====== Data section

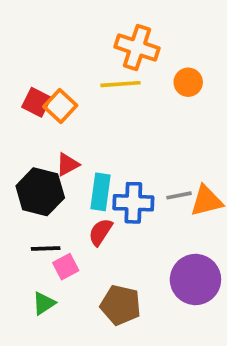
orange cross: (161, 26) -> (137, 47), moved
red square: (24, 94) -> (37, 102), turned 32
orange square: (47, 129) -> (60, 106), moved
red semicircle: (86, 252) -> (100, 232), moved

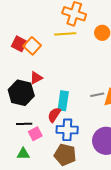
cyan rectangle: (100, 192) -> (63, 101), moved
blue cross: (133, 203) -> (67, 130), moved
green triangle: (44, 303) -> (23, 154), turned 32

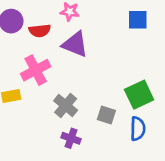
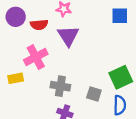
purple triangle: (75, 44) -> (68, 36), turned 35
gray cross: (66, 105) -> (60, 86), turned -30

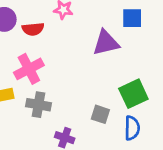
purple triangle: (68, 36) -> (106, 43), moved, turned 50
gray cross: (60, 86) -> (39, 105), moved

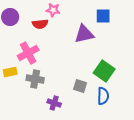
red semicircle: (33, 29) -> (40, 24), moved
green square: (133, 94) -> (104, 71), turned -30

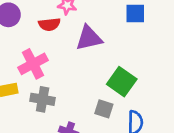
purple triangle: (84, 34) -> (89, 38), moved
green square: (104, 71) -> (122, 82), moved

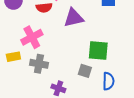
green square: (122, 82) -> (98, 51), turned -30

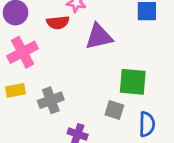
pink cross: (32, 37) -> (23, 52), moved
gray cross: (39, 64) -> (51, 100), turned -30

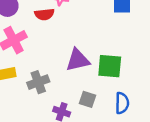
purple triangle: (99, 37) -> (78, 60), moved
gray square: (114, 110) -> (88, 99), moved

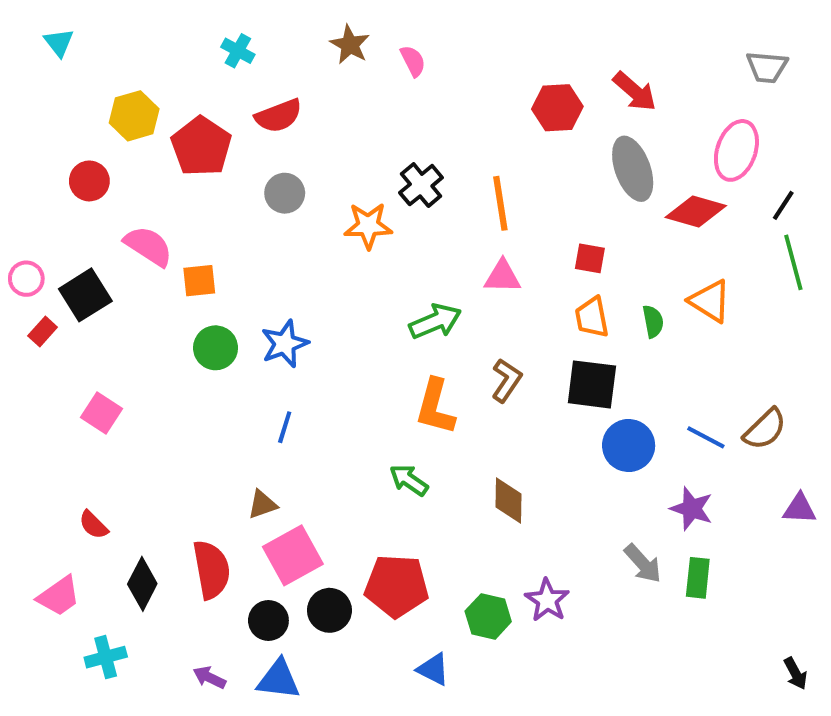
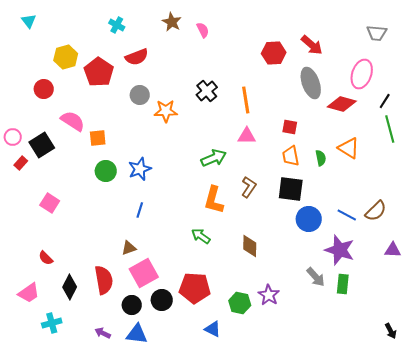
orange star: (368, 226) -> (166, 111), moved
purple star: (692, 509) -> (340, 250), size x1.4

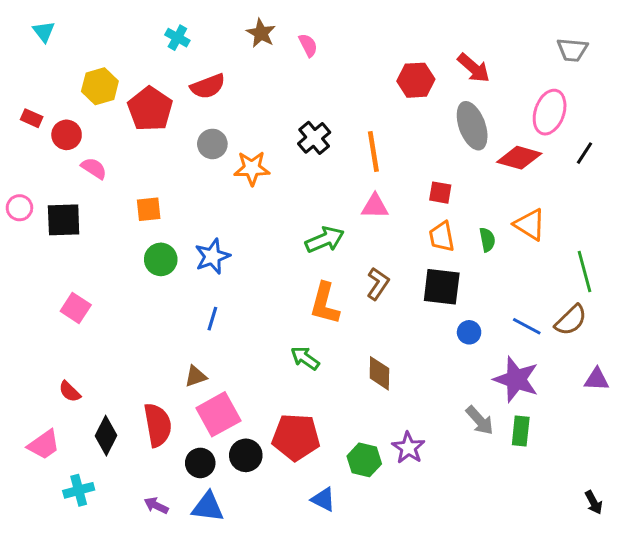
pink semicircle: (73, 121) -> (94, 168), moved, size x0.7
green line: (390, 129) -> (584, 272), moved
black square: (42, 145) -> (64, 220), turned 30
red rectangle: (21, 163) -> (32, 118), moved, turned 72
blue circle: (309, 219) -> (469, 332), size x0.6

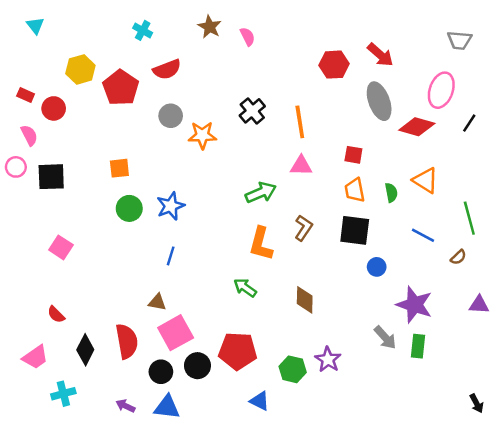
pink semicircle: (94, 168) -> (29, 135), moved, turned 30
brown semicircle: (571, 320) -> (458, 257), size x0.6
blue line: (527, 326) -> (423, 235), moved
brown triangle: (196, 376) -> (157, 302), turned 30

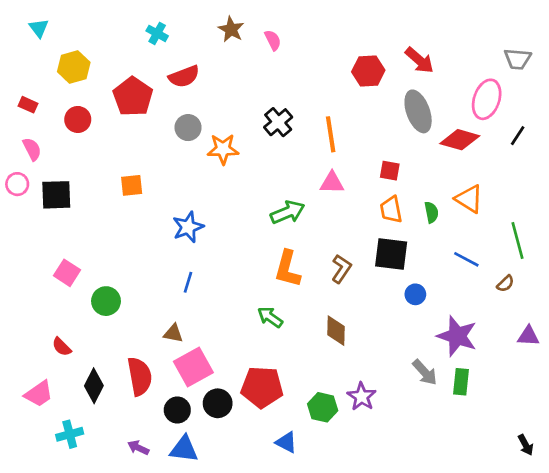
gray trapezoid: (460, 40) -> (518, 59), moved
yellow hexagon: (80, 69) -> (74, 67), moved
red circle: (54, 108) -> (78, 119), moved
green circle: (129, 208) -> (106, 301), moved
brown L-shape: (304, 228) -> (341, 269), moved

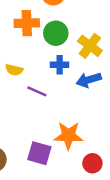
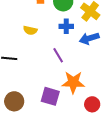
purple line: (37, 91) -> (58, 55), moved, turned 35

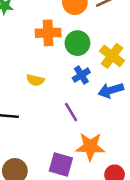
blue cross: (66, 26) -> (81, 75), turned -32

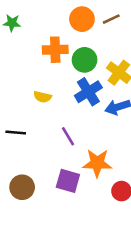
blue cross: (81, 75) -> (88, 92), size x1.5
purple line: (71, 112) -> (68, 136), moved

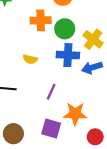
blue cross: (88, 92) -> (68, 55), turned 35
purple line: (68, 136) -> (51, 92), turned 56

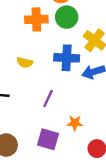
green circle: (65, 29) -> (67, 17), moved
orange star: (75, 114) -> (75, 123), size x0.6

============

Aim of the task: Take the lines from the start of the listing above through the line with "purple triangle: (84, 34) -> (89, 38), moved", both ends included, and copy them exactly, leaving the pictures behind.

Your response:
orange cross: (161, 26) -> (137, 47), moved
red square: (24, 94) -> (37, 102), turned 32
orange square: (47, 129) -> (60, 106), moved
red semicircle: (86, 252) -> (100, 232), moved

cyan rectangle: (100, 192) -> (63, 101), moved
blue cross: (133, 203) -> (67, 130), moved
green triangle: (44, 303) -> (23, 154), turned 32

purple triangle: (75, 44) -> (68, 36), turned 35
gray cross: (66, 105) -> (60, 86), turned -30

purple triangle: (68, 36) -> (106, 43), moved, turned 50
gray cross: (60, 86) -> (39, 105), moved

red semicircle: (33, 29) -> (40, 24), moved
green square: (133, 94) -> (104, 71), turned -30

purple triangle: (84, 34) -> (89, 38), moved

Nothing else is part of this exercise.